Task statement
In the records below, find the line with "R9: 120 (NET17, NET28) -> 100 (NET17, NET28)" and the line with "U201 pin P1.6: SCL -> ADC"; return exactly those lines and every line between them.

Data for analysis
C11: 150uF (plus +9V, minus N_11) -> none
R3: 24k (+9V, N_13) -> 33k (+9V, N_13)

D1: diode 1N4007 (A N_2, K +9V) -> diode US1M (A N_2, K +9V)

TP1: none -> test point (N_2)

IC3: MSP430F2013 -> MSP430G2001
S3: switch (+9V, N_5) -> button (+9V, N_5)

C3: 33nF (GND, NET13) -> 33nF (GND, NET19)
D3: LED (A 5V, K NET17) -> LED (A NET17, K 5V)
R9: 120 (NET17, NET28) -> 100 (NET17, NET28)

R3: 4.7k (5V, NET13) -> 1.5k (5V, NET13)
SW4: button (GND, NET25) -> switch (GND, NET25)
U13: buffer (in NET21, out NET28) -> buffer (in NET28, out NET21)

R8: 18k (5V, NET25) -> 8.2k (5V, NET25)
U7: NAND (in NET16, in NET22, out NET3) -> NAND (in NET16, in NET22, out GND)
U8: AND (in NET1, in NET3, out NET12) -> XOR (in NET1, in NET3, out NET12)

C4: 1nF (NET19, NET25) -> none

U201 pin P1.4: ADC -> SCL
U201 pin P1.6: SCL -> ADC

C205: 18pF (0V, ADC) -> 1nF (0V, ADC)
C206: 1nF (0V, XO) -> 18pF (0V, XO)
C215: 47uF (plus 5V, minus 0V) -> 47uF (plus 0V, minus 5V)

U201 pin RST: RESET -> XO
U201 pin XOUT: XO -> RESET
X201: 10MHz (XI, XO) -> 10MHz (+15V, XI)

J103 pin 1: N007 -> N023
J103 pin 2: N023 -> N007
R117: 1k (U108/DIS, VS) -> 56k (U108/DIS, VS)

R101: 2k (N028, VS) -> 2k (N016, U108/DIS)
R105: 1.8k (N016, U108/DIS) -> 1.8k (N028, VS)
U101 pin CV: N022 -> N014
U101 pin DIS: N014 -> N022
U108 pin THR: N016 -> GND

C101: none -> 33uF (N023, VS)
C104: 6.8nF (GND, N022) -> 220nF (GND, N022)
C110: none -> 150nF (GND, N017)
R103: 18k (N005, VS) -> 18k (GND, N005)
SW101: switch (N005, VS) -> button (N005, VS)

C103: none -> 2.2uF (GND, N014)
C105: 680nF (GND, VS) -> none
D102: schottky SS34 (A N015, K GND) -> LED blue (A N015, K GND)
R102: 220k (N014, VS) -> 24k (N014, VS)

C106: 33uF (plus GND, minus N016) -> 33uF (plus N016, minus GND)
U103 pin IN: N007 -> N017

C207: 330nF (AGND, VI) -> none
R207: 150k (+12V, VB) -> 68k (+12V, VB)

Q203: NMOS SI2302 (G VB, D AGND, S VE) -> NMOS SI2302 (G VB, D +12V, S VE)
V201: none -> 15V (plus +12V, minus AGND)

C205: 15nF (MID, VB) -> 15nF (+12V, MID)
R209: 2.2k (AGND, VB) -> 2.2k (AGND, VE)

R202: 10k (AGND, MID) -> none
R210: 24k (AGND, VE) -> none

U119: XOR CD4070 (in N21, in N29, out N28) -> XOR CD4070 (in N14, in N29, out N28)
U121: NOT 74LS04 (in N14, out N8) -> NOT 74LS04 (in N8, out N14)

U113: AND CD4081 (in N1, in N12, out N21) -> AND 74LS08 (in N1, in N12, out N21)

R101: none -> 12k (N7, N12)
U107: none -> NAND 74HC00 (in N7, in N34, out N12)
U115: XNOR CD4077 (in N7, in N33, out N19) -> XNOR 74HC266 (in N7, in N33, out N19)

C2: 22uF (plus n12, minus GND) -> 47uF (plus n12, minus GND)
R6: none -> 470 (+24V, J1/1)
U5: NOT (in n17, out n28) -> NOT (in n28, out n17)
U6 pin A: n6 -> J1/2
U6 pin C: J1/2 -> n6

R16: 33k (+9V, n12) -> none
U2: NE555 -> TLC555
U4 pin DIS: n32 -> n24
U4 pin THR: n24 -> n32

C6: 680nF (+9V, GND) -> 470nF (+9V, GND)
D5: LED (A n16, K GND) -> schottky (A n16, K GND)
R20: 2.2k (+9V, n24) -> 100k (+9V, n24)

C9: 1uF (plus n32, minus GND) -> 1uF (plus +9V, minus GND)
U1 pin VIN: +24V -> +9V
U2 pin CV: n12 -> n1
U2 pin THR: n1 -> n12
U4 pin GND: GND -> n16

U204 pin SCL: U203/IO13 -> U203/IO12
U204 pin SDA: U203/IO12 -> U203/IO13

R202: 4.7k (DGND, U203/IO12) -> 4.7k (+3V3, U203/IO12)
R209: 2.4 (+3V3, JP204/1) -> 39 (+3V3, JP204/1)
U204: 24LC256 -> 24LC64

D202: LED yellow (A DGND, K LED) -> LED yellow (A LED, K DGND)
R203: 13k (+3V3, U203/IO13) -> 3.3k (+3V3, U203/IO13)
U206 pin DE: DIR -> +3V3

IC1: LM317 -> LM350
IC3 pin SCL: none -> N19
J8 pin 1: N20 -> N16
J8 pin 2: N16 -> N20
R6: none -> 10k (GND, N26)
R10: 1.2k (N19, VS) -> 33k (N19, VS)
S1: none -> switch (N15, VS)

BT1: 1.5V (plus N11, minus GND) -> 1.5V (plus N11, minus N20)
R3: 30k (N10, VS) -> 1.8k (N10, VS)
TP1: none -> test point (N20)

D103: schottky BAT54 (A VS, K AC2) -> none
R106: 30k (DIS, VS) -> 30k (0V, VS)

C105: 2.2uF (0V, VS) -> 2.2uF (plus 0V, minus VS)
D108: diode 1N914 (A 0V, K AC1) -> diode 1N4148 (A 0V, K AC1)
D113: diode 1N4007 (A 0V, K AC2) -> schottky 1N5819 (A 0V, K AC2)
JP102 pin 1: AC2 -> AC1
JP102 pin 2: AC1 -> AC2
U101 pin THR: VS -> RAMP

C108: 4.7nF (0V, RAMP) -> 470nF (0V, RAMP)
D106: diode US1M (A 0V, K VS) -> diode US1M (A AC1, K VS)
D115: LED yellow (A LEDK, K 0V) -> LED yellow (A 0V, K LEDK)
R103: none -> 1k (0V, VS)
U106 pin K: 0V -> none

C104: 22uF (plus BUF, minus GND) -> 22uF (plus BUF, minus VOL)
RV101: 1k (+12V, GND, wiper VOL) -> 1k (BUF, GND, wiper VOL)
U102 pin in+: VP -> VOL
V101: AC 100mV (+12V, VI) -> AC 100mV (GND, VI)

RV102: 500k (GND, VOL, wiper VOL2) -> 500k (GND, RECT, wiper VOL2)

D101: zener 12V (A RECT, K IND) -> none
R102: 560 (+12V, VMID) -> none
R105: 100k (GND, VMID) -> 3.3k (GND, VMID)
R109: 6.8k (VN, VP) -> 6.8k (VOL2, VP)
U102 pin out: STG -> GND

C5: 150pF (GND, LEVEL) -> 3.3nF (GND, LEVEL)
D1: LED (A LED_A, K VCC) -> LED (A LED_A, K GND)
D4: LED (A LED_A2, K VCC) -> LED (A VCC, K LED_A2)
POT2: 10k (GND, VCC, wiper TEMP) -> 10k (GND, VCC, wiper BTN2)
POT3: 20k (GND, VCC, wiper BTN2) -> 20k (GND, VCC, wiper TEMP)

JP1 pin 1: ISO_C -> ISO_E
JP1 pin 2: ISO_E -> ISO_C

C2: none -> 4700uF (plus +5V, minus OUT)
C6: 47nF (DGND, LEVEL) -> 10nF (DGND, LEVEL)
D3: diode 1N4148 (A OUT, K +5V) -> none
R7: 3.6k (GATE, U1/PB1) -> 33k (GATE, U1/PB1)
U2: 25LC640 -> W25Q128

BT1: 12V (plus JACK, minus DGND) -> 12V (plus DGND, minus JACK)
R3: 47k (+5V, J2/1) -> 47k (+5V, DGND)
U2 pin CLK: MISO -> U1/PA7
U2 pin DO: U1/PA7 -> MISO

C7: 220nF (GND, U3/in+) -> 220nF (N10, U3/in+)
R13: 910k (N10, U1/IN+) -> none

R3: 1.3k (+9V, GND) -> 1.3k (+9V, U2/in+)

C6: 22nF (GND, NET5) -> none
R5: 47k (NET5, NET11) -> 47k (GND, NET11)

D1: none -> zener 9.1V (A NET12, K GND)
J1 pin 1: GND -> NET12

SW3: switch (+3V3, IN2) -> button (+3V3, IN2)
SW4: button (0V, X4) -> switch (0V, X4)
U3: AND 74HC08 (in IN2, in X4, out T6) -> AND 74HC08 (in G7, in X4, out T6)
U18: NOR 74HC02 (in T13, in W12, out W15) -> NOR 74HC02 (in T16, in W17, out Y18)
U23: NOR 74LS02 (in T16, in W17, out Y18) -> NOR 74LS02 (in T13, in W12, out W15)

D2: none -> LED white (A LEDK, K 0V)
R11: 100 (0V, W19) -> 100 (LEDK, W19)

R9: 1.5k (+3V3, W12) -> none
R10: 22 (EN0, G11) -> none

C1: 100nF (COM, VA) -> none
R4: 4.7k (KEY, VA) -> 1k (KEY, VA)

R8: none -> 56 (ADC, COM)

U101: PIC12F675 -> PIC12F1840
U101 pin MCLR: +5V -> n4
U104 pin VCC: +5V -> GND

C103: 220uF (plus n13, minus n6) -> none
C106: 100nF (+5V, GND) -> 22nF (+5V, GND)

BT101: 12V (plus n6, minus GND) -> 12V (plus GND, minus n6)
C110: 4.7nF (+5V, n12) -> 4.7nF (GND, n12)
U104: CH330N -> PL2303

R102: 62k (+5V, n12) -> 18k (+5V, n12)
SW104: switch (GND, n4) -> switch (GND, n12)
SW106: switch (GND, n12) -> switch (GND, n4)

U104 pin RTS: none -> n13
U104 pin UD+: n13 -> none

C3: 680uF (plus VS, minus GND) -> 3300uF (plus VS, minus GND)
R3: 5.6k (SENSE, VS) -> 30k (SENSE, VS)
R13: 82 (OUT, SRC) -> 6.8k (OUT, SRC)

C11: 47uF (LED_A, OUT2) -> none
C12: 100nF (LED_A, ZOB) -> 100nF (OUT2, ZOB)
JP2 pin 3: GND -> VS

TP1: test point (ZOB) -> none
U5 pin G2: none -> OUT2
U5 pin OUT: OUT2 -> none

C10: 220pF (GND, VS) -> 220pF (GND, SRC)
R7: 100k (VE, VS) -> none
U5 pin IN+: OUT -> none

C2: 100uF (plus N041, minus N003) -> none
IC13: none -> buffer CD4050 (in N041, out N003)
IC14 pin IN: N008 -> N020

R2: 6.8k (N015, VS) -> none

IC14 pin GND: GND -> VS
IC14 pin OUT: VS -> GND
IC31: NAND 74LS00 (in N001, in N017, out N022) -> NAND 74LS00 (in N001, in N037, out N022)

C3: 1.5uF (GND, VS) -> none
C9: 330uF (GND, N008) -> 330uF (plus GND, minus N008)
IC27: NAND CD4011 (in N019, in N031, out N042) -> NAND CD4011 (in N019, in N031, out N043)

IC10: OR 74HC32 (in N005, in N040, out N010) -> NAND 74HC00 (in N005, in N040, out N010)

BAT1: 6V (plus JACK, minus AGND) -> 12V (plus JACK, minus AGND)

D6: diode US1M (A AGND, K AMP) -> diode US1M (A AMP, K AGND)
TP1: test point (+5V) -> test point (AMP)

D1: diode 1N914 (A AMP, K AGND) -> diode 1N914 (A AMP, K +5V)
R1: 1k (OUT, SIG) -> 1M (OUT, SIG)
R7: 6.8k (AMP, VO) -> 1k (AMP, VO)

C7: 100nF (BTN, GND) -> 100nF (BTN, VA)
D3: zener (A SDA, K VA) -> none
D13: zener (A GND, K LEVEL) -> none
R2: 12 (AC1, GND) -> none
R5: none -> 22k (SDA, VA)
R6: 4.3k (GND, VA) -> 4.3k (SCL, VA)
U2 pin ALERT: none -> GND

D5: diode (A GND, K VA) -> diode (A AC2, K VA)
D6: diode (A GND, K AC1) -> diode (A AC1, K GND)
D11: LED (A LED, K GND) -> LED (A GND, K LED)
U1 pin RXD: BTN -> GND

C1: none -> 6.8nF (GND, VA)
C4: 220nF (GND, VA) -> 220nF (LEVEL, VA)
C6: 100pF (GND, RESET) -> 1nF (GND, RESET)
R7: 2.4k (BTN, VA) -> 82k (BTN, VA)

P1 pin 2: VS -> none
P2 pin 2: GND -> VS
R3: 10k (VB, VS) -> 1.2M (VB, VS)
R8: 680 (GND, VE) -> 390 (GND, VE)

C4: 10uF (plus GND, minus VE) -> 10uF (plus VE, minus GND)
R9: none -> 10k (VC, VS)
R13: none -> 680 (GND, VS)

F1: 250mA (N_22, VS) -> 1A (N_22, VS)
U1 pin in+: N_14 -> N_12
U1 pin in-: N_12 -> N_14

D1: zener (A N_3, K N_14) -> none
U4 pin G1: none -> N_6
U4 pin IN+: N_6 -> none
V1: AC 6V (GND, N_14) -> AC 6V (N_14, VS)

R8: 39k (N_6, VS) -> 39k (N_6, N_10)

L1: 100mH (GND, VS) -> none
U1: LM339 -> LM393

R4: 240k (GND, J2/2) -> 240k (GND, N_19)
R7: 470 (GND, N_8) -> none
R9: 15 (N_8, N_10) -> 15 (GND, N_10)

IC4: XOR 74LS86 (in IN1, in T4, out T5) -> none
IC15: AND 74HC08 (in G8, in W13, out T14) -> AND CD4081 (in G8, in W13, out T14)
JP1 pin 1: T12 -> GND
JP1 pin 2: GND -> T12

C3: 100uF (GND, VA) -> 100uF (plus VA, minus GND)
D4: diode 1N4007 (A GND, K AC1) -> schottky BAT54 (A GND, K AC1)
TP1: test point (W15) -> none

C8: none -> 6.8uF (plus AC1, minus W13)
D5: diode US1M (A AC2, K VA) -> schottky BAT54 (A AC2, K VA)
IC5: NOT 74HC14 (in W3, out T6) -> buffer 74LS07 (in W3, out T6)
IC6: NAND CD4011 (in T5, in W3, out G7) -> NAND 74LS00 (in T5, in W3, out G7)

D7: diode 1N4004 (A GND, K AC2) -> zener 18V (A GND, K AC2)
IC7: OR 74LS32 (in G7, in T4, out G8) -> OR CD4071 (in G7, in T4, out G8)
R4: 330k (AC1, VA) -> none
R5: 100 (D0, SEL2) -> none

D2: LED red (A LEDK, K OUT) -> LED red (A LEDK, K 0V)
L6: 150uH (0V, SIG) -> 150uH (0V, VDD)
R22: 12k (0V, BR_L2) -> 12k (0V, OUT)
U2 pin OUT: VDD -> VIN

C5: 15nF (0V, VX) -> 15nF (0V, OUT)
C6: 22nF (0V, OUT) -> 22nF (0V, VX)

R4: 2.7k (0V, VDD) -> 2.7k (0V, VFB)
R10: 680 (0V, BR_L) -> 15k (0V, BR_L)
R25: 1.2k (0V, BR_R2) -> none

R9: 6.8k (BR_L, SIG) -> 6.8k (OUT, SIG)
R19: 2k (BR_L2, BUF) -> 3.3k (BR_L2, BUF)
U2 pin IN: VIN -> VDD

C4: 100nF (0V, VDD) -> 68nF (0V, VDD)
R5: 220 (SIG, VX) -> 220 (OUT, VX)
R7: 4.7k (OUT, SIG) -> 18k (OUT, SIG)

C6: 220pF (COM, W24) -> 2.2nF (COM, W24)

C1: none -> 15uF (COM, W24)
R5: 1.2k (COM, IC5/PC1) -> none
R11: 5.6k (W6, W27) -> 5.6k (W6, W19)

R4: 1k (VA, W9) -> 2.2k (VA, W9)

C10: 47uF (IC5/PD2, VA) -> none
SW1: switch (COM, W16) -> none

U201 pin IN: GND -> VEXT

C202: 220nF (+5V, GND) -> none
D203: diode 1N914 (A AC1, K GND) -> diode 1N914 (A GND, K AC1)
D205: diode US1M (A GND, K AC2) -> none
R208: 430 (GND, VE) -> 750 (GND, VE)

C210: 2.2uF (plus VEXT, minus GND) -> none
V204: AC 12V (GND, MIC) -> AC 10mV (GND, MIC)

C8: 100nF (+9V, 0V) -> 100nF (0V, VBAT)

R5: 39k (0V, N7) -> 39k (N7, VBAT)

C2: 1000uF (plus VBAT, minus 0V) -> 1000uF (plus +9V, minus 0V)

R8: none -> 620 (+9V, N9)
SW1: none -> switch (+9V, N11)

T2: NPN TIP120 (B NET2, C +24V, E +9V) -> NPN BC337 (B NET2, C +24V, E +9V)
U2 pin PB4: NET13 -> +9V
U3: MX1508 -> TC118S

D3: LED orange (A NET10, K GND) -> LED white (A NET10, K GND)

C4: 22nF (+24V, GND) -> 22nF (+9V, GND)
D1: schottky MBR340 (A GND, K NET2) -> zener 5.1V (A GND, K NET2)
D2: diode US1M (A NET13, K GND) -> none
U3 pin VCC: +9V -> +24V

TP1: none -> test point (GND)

Exercise response
R9: 120 (NET17, NET28) -> 100 (NET17, NET28)

R3: 4.7k (5V, NET13) -> 1.5k (5V, NET13)
SW4: button (GND, NET25) -> switch (GND, NET25)
U13: buffer (in NET21, out NET28) -> buffer (in NET28, out NET21)

R8: 18k (5V, NET25) -> 8.2k (5V, NET25)
U7: NAND (in NET16, in NET22, out NET3) -> NAND (in NET16, in NET22, out GND)
U8: AND (in NET1, in NET3, out NET12) -> XOR (in NET1, in NET3, out NET12)

C4: 1nF (NET19, NET25) -> none

U201 pin P1.4: ADC -> SCL
U201 pin P1.6: SCL -> ADC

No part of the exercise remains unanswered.